From the material below, set down exactly the lines that run from the one containing "orange cheese [778,129,853,195] -> none" to the one containing "camera: 115 degrees left, 25 degrees up", minus the pictures.
Start of Block
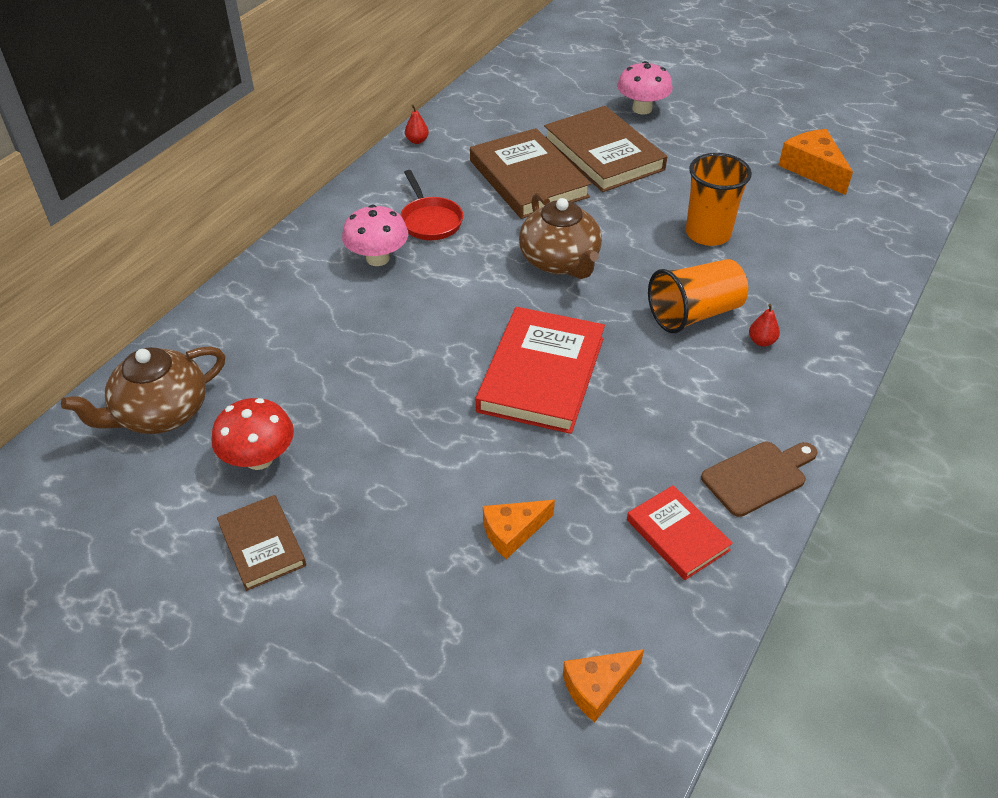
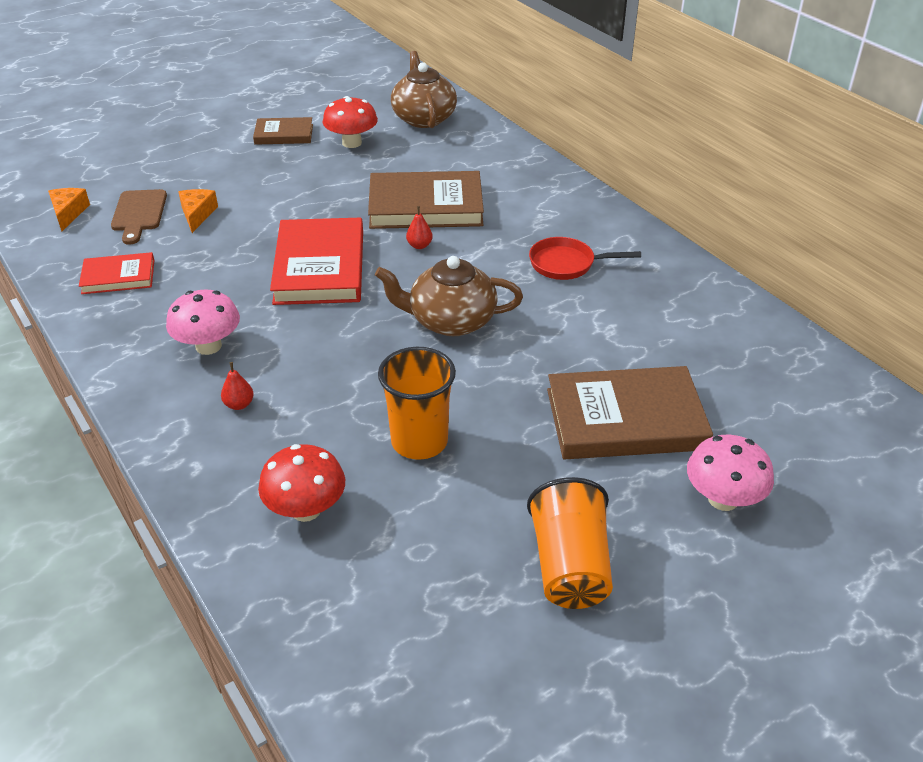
camera: 115 degrees right, 5 degrees down
pink mushroom [342,205,408,266] -> pink mushroom moved to [166,290,240,355]
red pear [405,105,429,144] -> red pear moved to [406,206,433,249]
brown book [470,128,591,219] -> brown book moved to [368,171,484,229]
red book [476,307,605,434] -> red book turned 45 degrees clockwise [270,217,363,305]
orange cup [648,259,748,333] -> orange cup moved to [527,477,613,609]
brown cutting board [701,442,817,517] -> brown cutting board moved to [111,189,167,245]
orange cheese [778,129,853,195] -> none
none -> red mushroom [258,444,345,522]

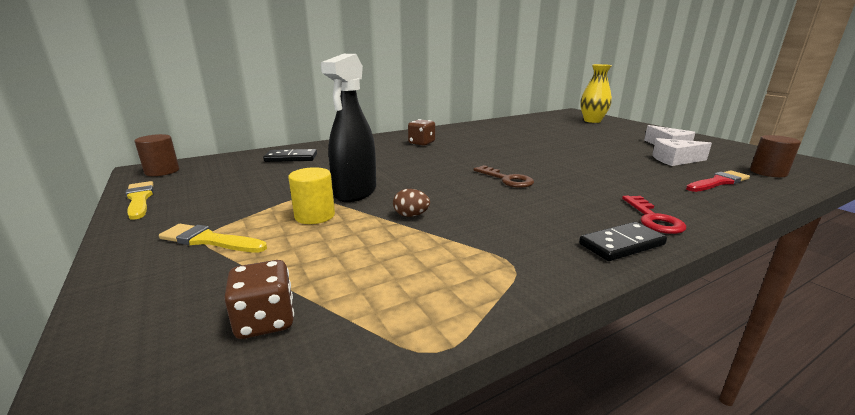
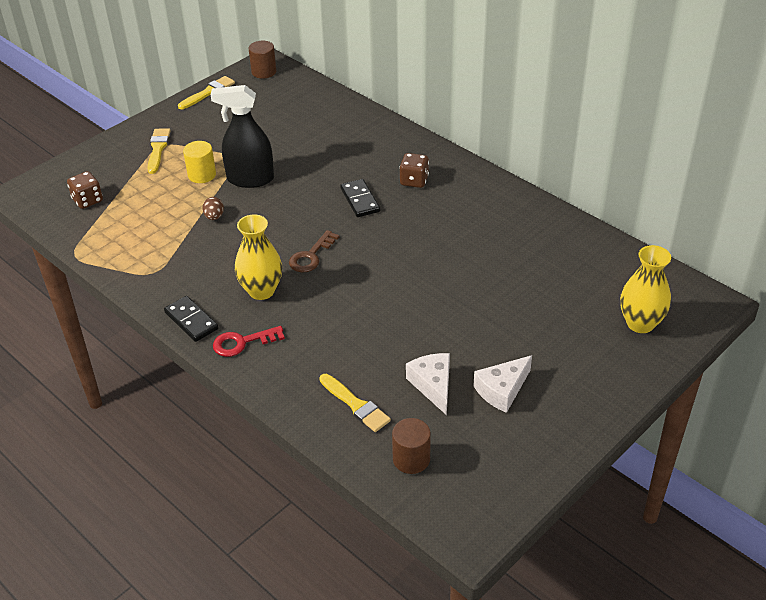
camera: 75 degrees right, 20 degrees up
black domino [263,149,317,162] -> black domino moved to [340,179,380,217]
red brush [686,170,750,192] -> yellow brush [319,374,391,432]
none -> yellow vase [235,214,282,300]

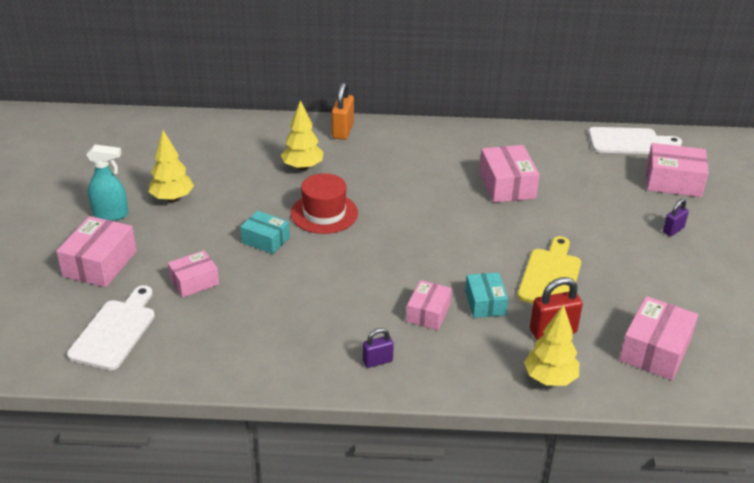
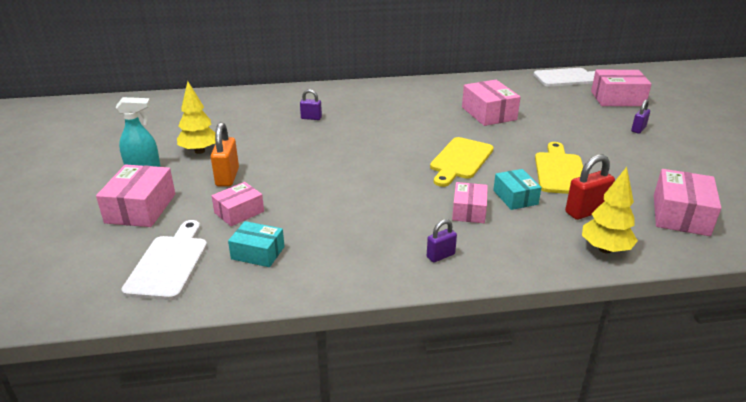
camera: 10 degrees left, 5 degrees down
turquoise box [240,211,290,254] -> turquoise box moved to [228,221,285,267]
yellow tree [281,100,323,171] -> purple padlock [300,89,322,120]
red hat [291,173,358,234] -> none
orange padlock [332,82,354,140] -> orange padlock moved to [211,122,239,187]
none -> yellow cutting board [430,137,494,187]

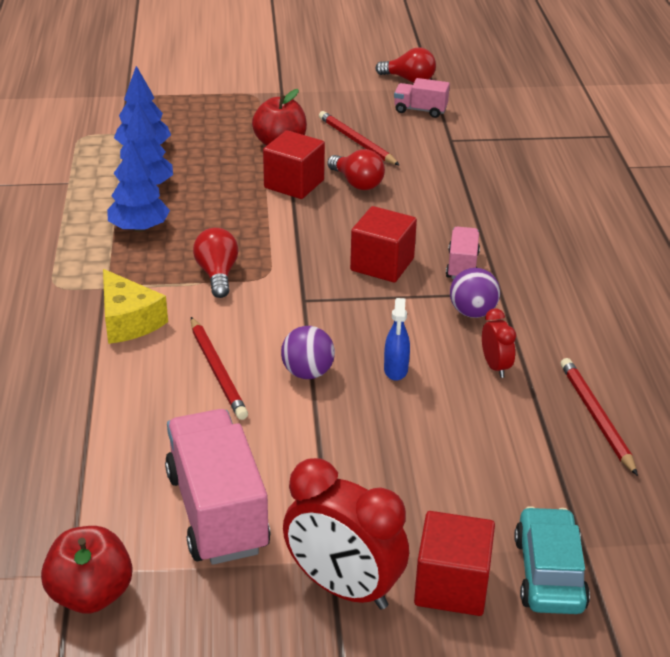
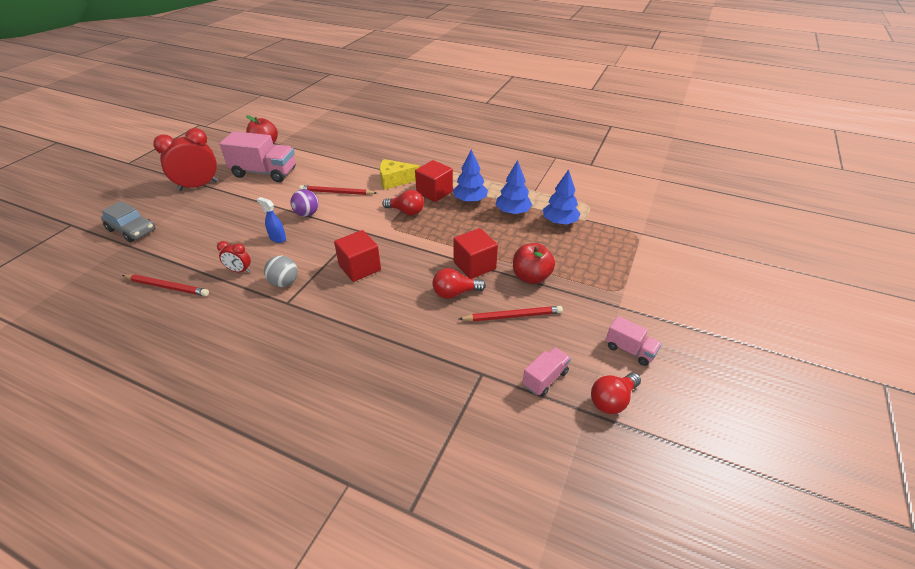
camera: 120 degrees right, 5 degrees up
red cube [414,511,495,616] -> red cube moved to [415,160,453,202]
pink truck [446,227,480,279] -> pink truck moved to [606,316,662,366]
purple ball [450,268,500,318] -> grey ball [264,255,298,287]
turquoise car [514,506,590,614] -> grey car [101,201,155,243]

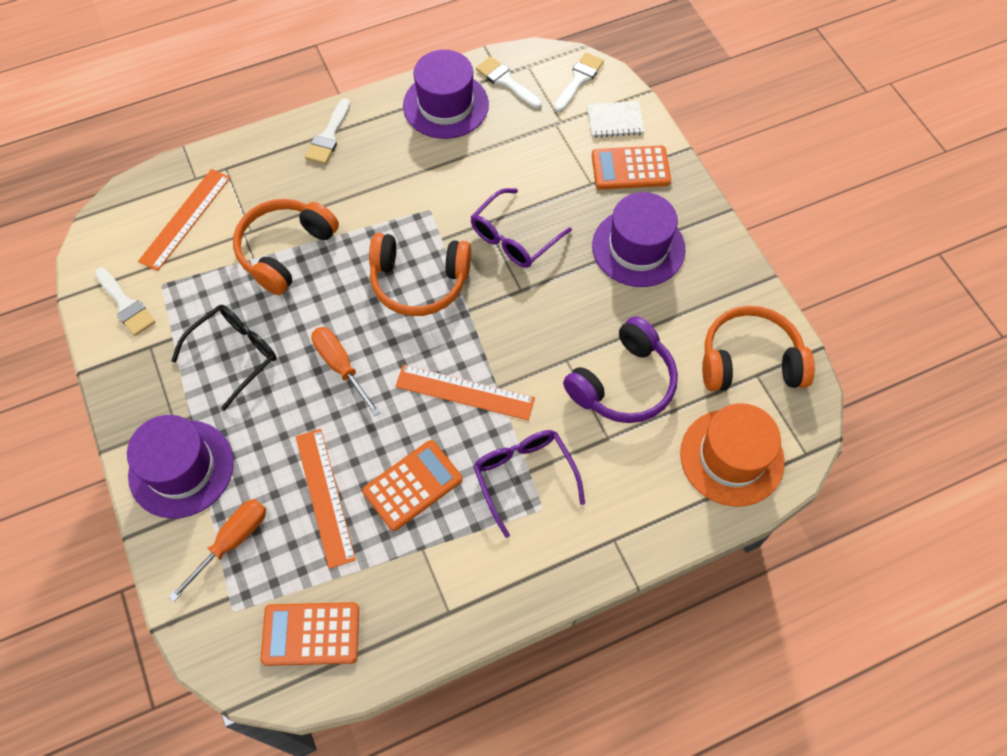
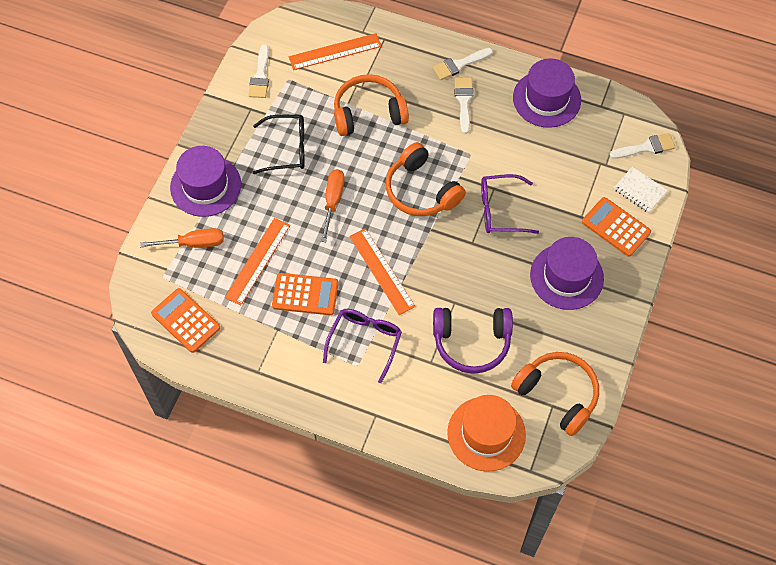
camera: 45 degrees right, 0 degrees up
white brush [476,56,542,109] -> white brush moved to [455,78,473,134]

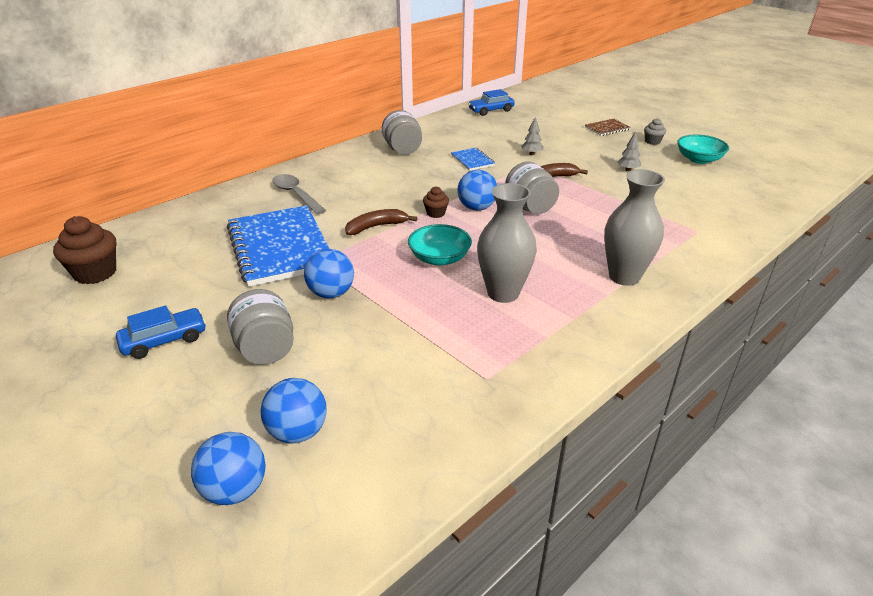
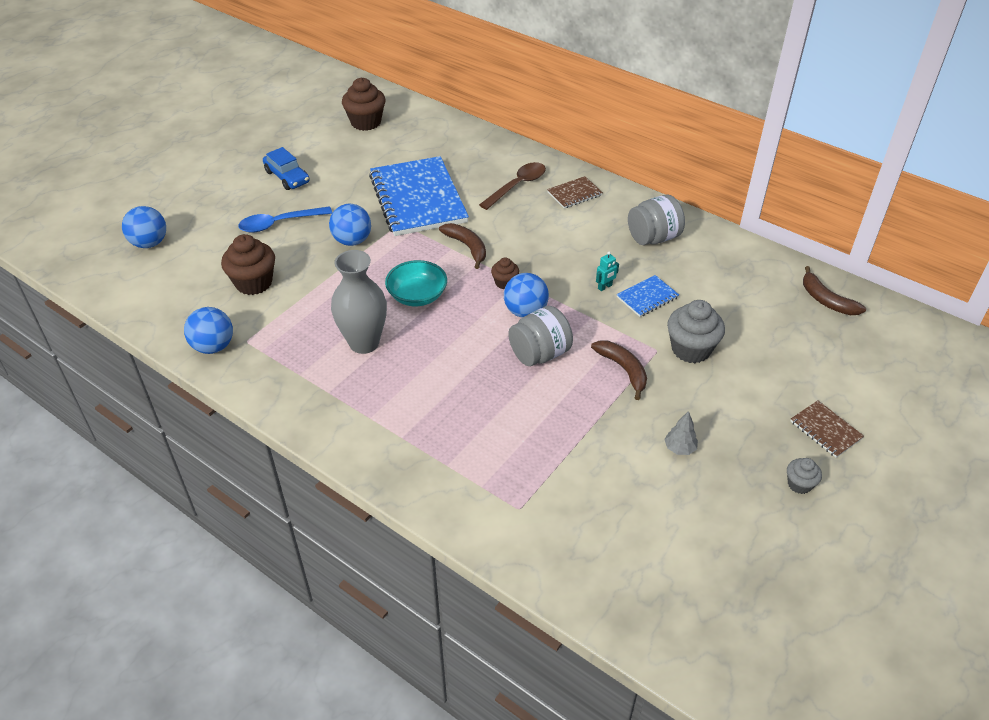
camera: 80 degrees right, 10 degrees up
blue notebook [227,205,330,287] -> blue notebook turned 75 degrees counterclockwise [369,156,469,236]
grey jar [227,289,294,365] -> blue spoon [238,206,332,232]
blue ball [261,378,327,443] -> blue ball moved to [184,307,233,354]
grey spoon [272,174,326,214] -> brown spoon [479,162,546,210]
blue car [468,89,515,116] -> brown banana [803,266,866,315]
grey tree [521,116,544,155] -> grey cupcake [667,300,725,363]
grey vase [604,169,665,286] -> none
turquoise bowl [677,134,729,164] -> none
none -> brown cupcake [221,234,275,295]
none -> brown notebook [547,176,603,209]
none -> turquoise robot [596,251,619,291]

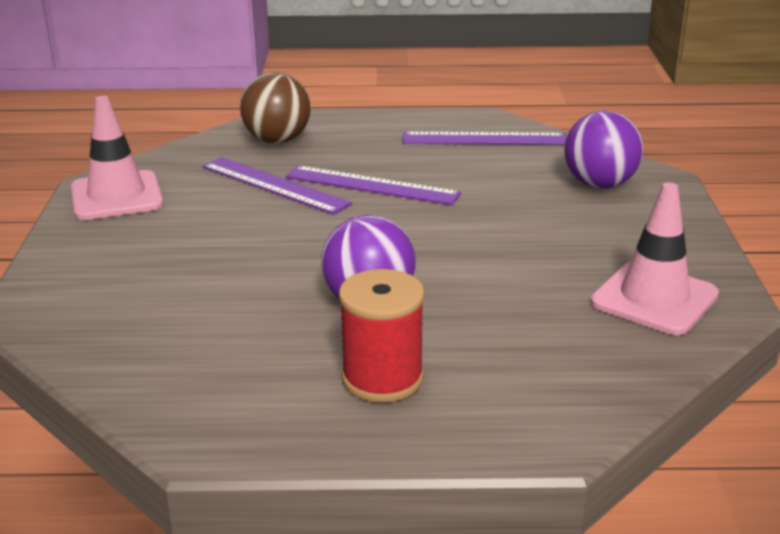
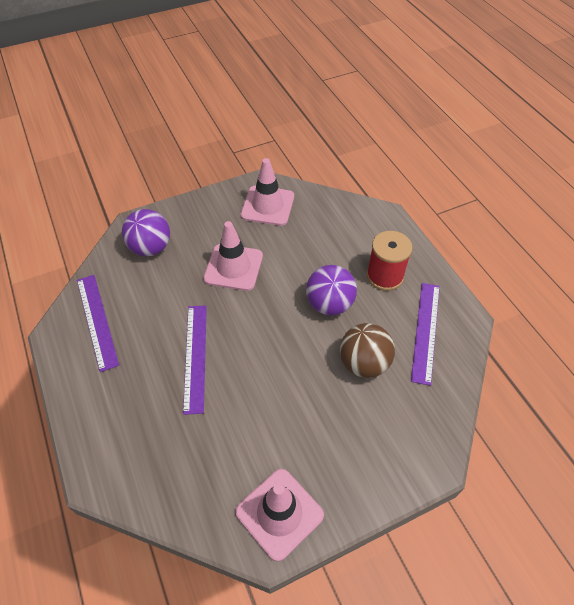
camera: 115 degrees left, 25 degrees up
purple ruler [203,157,352,214] -> purple ruler moved to [411,283,440,386]
brown ball [240,72,311,143] -> brown ball moved to [340,323,395,378]
none -> pink traffic cone [203,221,263,291]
End of Block
▸ Answer to the exercise:
orange cheese [778,129,853,195] -> none
none -> red mushroom [258,444,345,522]

camera: 75 degrees right, 20 degrees up
black domino [263,149,317,162] -> black domino moved to [340,179,380,217]
red brush [686,170,750,192] -> yellow brush [319,374,391,432]
none -> yellow vase [235,214,282,300]

camera: 10 degrees left, 5 degrees down
turquoise box [240,211,290,254] -> turquoise box moved to [228,221,285,267]
yellow tree [281,100,323,171] -> purple padlock [300,89,322,120]
red hat [291,173,358,234] -> none
orange padlock [332,82,354,140] -> orange padlock moved to [211,122,239,187]
none -> yellow cutting board [430,137,494,187]

camera: 120 degrees right, 5 degrees up
red cube [414,511,495,616] -> red cube moved to [415,160,453,202]
pink truck [446,227,480,279] -> pink truck moved to [606,316,662,366]
purple ball [450,268,500,318] -> grey ball [264,255,298,287]
turquoise car [514,506,590,614] -> grey car [101,201,155,243]

camera: 45 degrees right, 0 degrees up
white brush [476,56,542,109] -> white brush moved to [455,78,473,134]

camera: 80 degrees right, 10 degrees up
blue notebook [227,205,330,287] -> blue notebook turned 75 degrees counterclockwise [369,156,469,236]
grey jar [227,289,294,365] -> blue spoon [238,206,332,232]
blue ball [261,378,327,443] -> blue ball moved to [184,307,233,354]
grey spoon [272,174,326,214] -> brown spoon [479,162,546,210]
blue car [468,89,515,116] -> brown banana [803,266,866,315]
grey tree [521,116,544,155] -> grey cupcake [667,300,725,363]
grey vase [604,169,665,286] -> none
turquoise bowl [677,134,729,164] -> none
none -> brown cupcake [221,234,275,295]
none -> brown notebook [547,176,603,209]
none -> turquoise robot [596,251,619,291]

camera: 115 degrees left, 25 degrees up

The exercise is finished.